EXERCISE AIM >>
Among the entries below, find all lines that include "spool" and copy them.

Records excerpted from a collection
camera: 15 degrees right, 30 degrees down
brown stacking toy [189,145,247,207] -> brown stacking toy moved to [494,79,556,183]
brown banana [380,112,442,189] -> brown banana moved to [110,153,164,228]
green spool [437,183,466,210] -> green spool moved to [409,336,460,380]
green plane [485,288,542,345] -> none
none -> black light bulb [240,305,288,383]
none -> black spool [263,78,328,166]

ANSWER BOX >>
green spool [437,183,466,210] -> green spool moved to [409,336,460,380]
none -> black spool [263,78,328,166]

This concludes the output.